- WHAT YOU WILL DO
Locate each line of the material that contains "stacking", then return it.

*-*-*

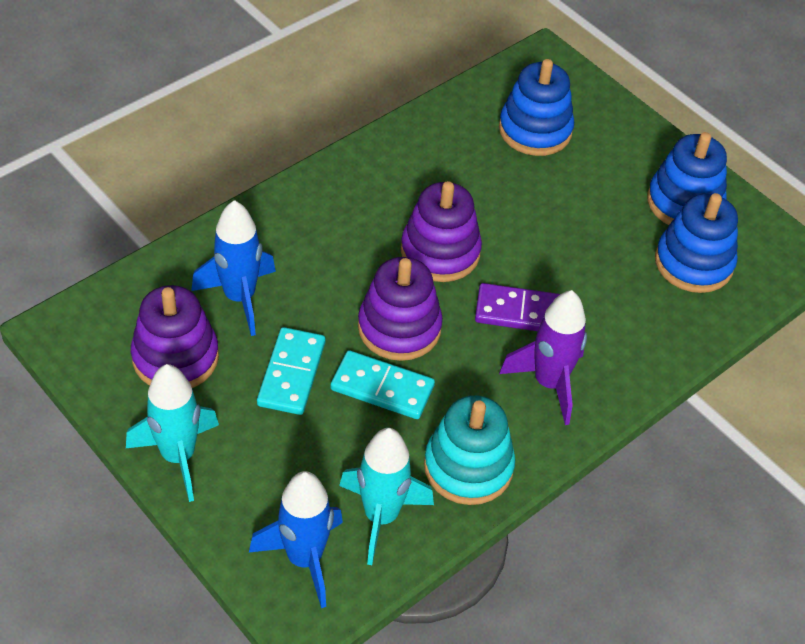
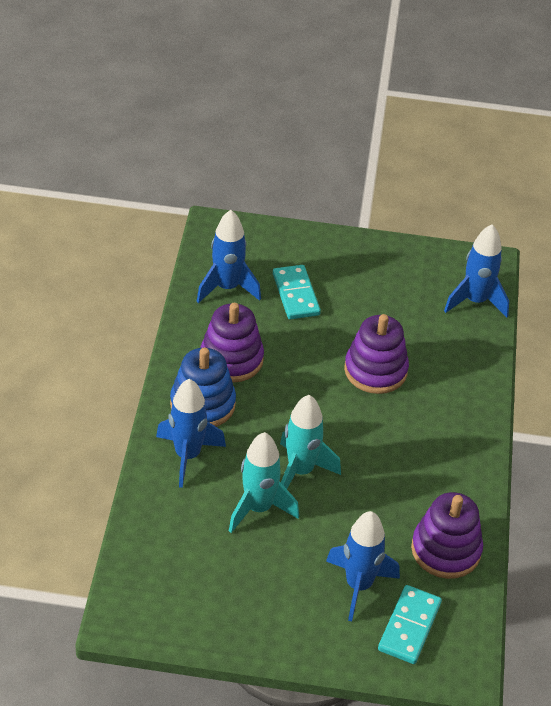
blue rocket: 2 -> 4
blue stacking toy: 3 -> 1
purple domino: 1 -> 0
purple rocket: 1 -> 0
turquoise stacking toy: 1 -> 0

*-*-*

- COMPLETED TASK
blue stacking toy: 3 -> 1
turquoise stacking toy: 1 -> 0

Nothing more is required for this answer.